* _Work to be completed_
Copy out each line below containing "diode".

#### Information given

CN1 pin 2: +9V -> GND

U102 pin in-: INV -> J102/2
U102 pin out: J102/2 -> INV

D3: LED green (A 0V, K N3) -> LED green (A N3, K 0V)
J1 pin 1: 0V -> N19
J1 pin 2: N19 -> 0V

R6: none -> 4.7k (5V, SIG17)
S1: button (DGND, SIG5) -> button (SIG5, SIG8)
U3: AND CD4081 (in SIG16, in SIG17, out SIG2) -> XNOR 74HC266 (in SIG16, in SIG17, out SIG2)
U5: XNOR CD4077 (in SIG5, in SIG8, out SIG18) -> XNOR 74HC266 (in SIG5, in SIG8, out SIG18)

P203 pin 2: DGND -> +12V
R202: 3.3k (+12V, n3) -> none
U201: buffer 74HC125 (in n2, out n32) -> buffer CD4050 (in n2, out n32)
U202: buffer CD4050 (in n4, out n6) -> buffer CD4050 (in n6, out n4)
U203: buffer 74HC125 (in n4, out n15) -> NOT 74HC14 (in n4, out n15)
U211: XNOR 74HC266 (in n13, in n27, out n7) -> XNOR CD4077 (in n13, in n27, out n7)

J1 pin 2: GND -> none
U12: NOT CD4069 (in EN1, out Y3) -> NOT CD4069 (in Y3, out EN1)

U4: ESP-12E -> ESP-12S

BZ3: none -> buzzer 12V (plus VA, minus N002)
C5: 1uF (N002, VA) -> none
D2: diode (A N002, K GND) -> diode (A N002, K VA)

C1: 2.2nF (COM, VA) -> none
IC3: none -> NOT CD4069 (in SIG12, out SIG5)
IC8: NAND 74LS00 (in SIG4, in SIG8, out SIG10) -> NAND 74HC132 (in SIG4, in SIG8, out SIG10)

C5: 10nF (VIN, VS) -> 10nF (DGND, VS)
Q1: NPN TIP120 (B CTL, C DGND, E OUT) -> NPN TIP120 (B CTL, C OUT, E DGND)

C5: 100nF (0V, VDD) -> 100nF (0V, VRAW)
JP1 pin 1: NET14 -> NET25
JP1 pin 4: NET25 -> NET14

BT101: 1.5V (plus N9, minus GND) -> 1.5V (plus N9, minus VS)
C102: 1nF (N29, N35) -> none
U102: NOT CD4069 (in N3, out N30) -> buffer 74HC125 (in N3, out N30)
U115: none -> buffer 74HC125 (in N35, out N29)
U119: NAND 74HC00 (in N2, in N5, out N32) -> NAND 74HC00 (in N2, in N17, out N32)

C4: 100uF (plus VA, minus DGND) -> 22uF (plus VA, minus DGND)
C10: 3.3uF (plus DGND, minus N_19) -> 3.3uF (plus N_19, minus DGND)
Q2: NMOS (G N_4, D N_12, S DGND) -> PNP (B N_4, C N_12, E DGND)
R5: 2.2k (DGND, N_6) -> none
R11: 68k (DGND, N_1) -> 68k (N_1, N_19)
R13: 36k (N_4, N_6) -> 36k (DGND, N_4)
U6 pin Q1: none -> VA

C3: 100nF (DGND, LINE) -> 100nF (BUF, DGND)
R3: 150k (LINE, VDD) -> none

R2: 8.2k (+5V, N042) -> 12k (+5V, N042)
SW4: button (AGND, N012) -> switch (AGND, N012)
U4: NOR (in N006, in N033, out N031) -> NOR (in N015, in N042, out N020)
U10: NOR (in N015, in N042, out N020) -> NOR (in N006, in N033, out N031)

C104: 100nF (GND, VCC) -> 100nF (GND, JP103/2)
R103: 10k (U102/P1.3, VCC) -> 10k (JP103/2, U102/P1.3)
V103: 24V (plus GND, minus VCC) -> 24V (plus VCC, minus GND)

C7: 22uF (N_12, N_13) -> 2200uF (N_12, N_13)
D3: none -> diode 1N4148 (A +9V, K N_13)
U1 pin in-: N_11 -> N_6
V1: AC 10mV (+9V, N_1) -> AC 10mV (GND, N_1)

########

* _Answer for the task_
D2: diode (A N002, K GND) -> diode (A N002, K VA)
D3: none -> diode 1N4148 (A +9V, K N_13)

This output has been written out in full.